--- GIVEN ENTRIES Enclosed Below ---

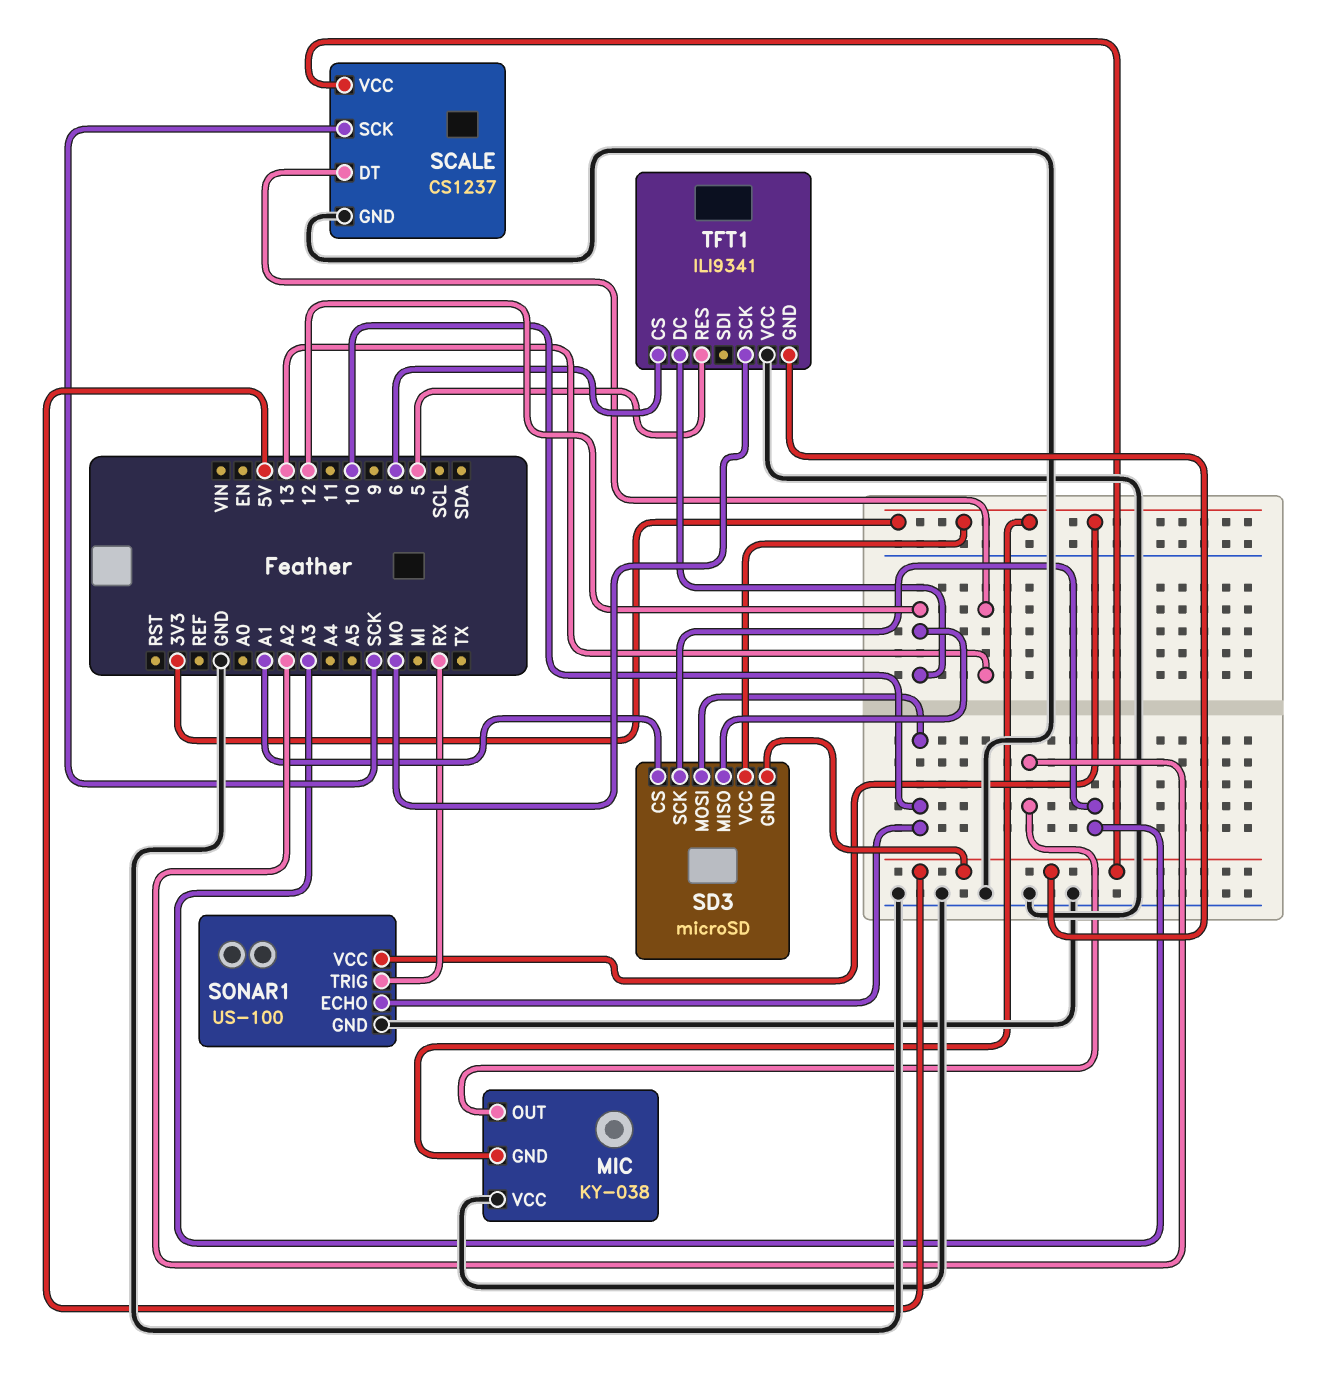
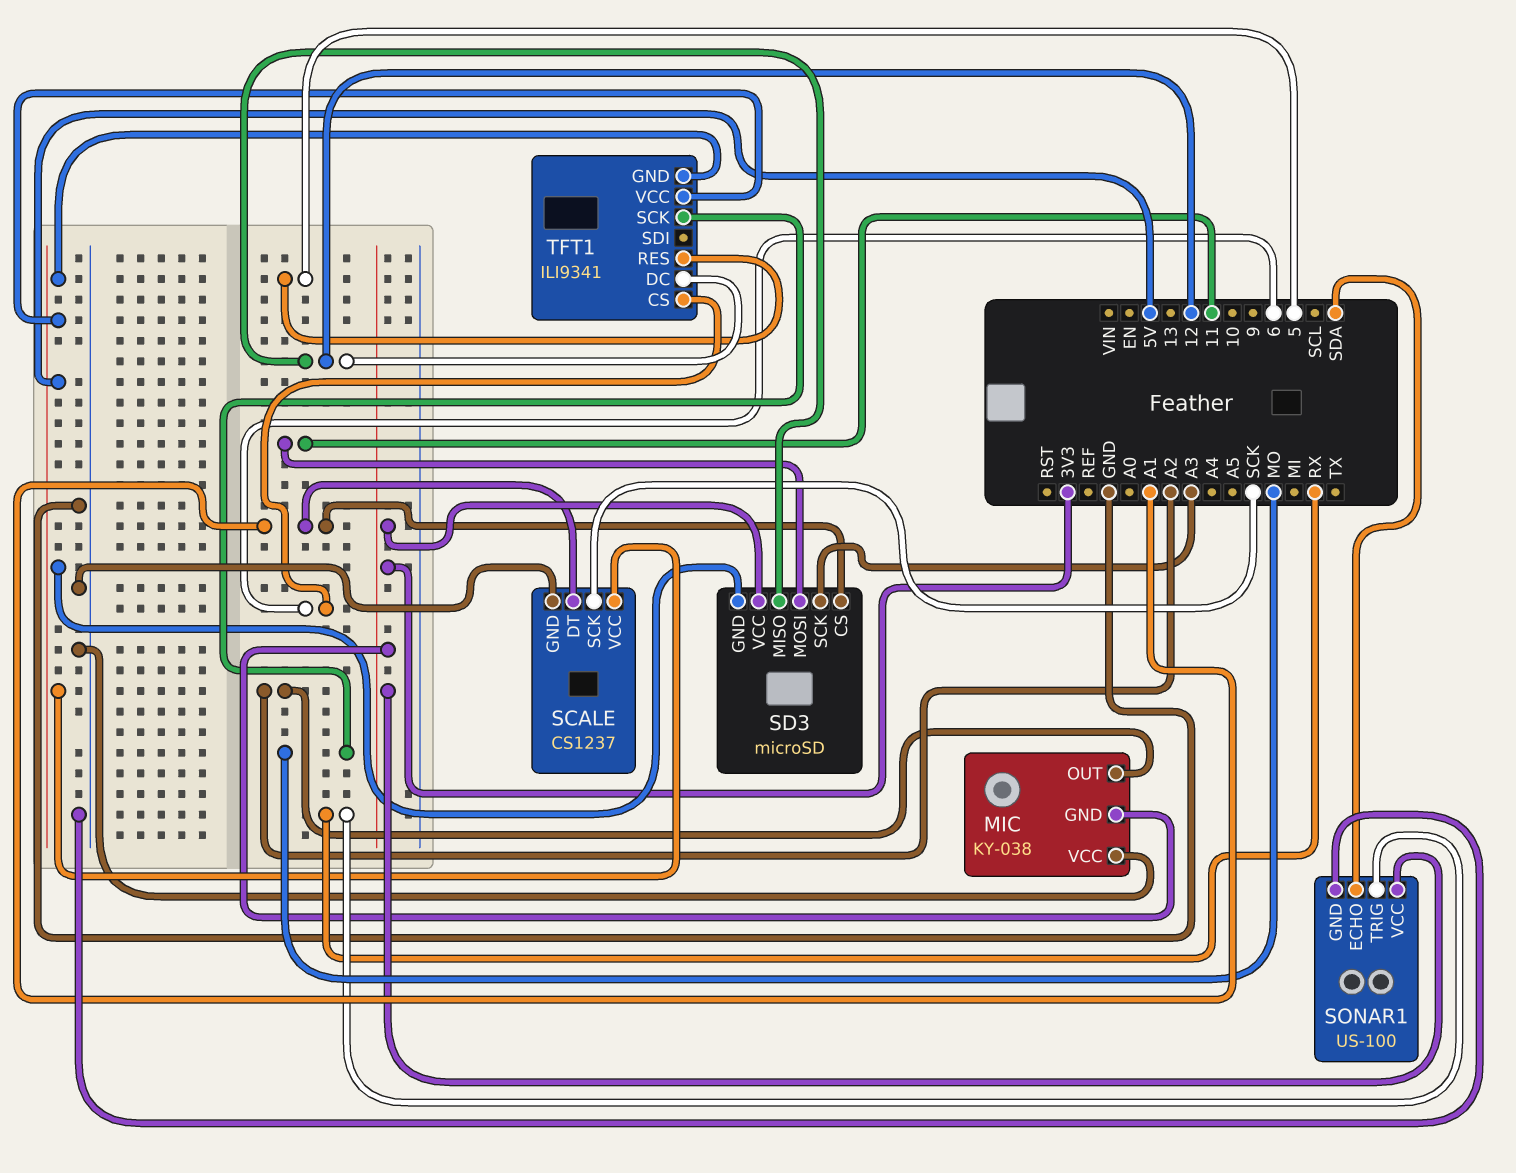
SCALE pin DT: 13 -> A1
SD3 pin MOSI: 10 -> 11
SONAR1 pin ECHO: 10 -> SDA
TFT1 pin VCC: GND -> 5V

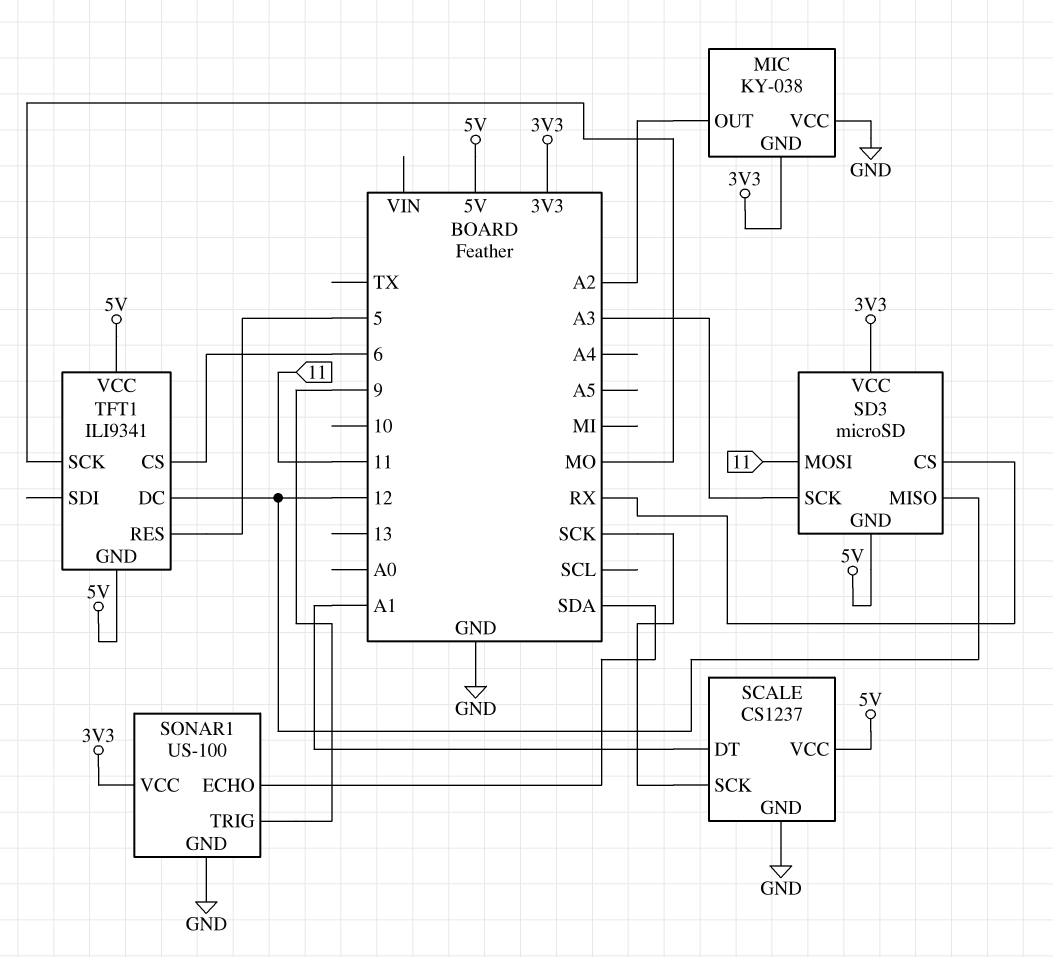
SD3 pin CS: A1 -> RX
SONAR1 pin TRIG: RX -> 9

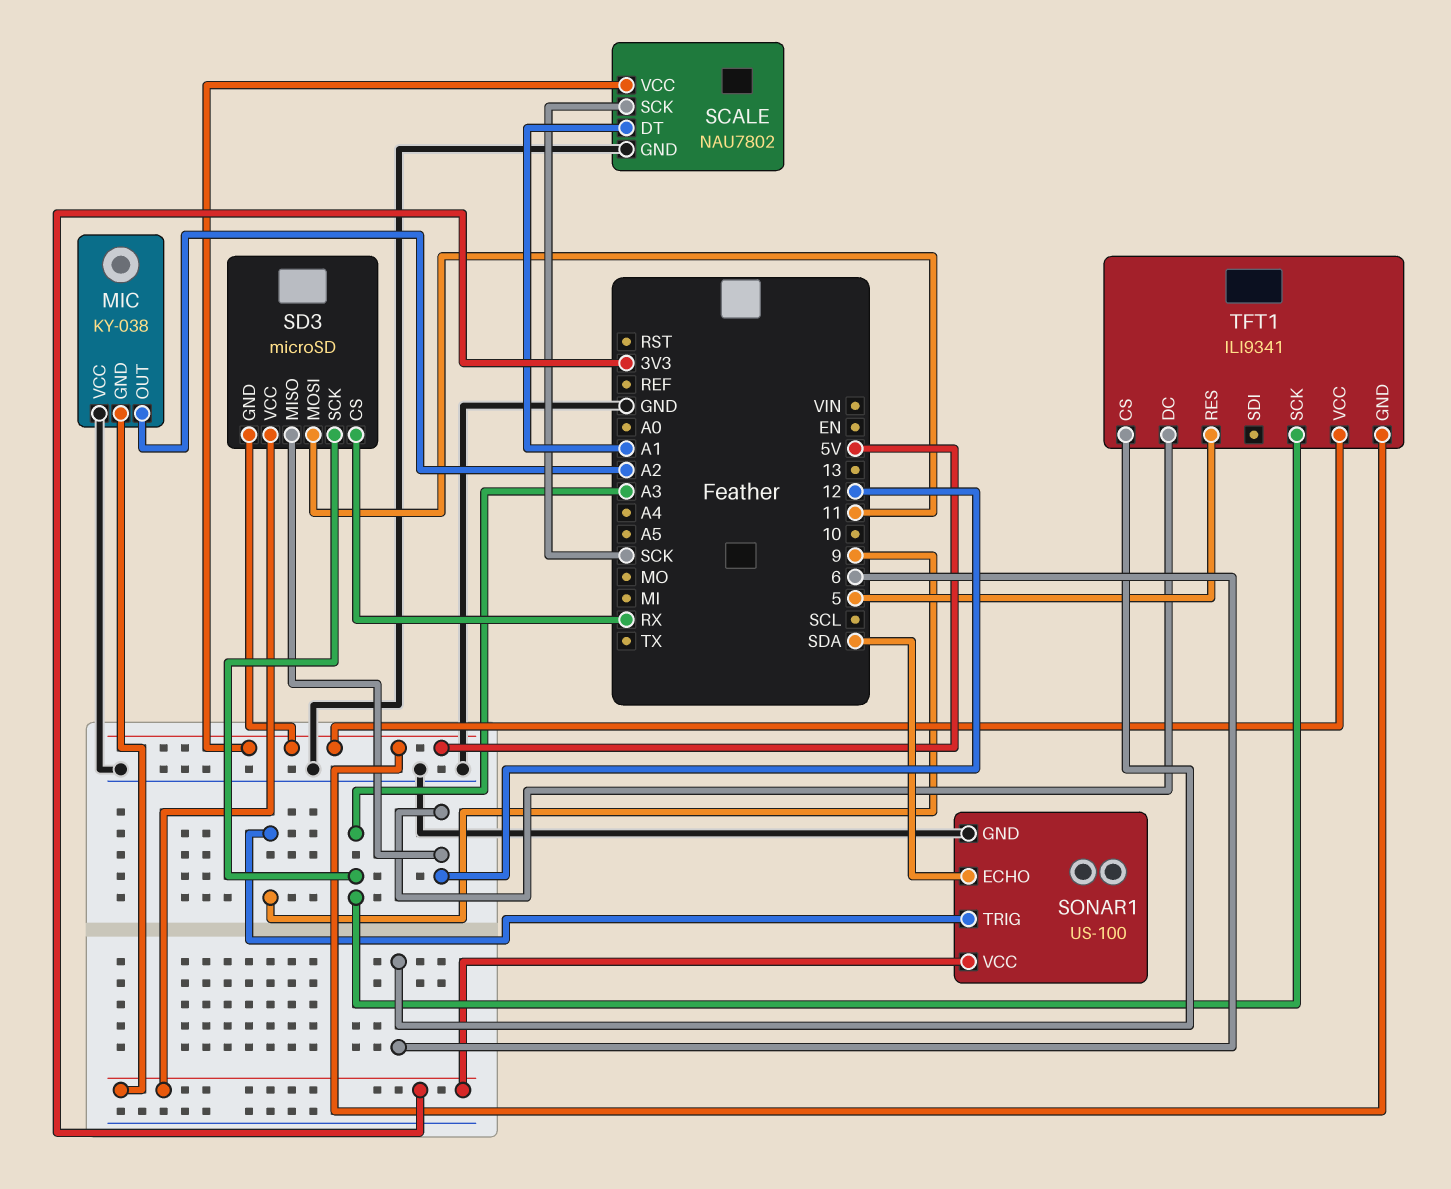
SCALE: CS1237 -> NAU7802
TFT1 pin SCK: MO -> A3

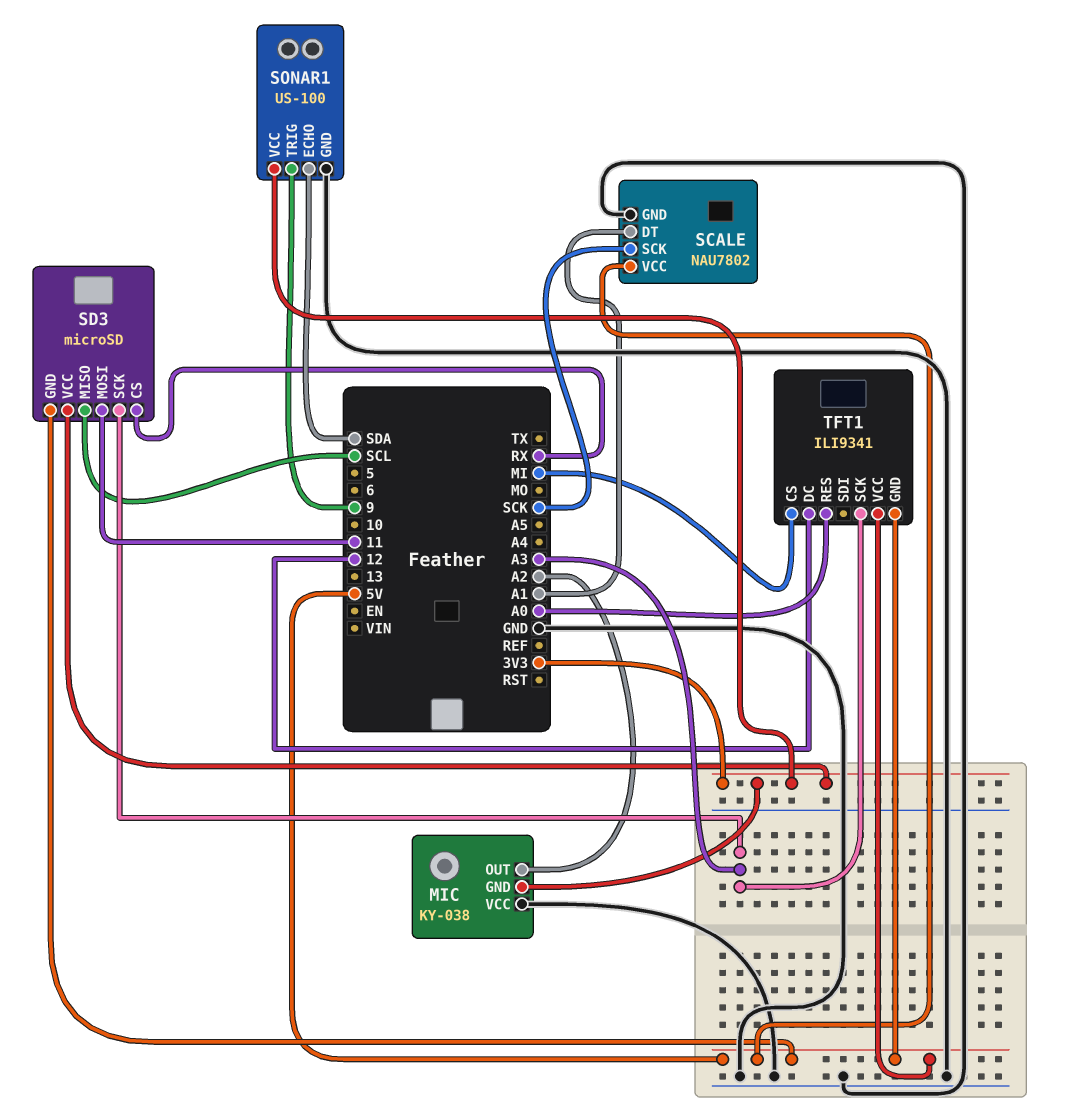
SD3 pin MISO: 12 -> SCL
TFT1 pin CS: 6 -> MI
TFT1 pin RES: 5 -> A0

--- End of Enclosed GIVEN ENTRIES ---

PROBLEM REQUIREMENTS
Repeat all entries exactly, pictures excluded.

TASK RESULT
SCALE pin DT: 13 -> A1
SD3 pin MOSI: 10 -> 11
SONAR1 pin ECHO: 10 -> SDA
TFT1 pin VCC: GND -> 5V

SD3 pin CS: A1 -> RX
SONAR1 pin TRIG: RX -> 9

SCALE: CS1237 -> NAU7802
TFT1 pin SCK: MO -> A3

SD3 pin MISO: 12 -> SCL
TFT1 pin CS: 6 -> MI
TFT1 pin RES: 5 -> A0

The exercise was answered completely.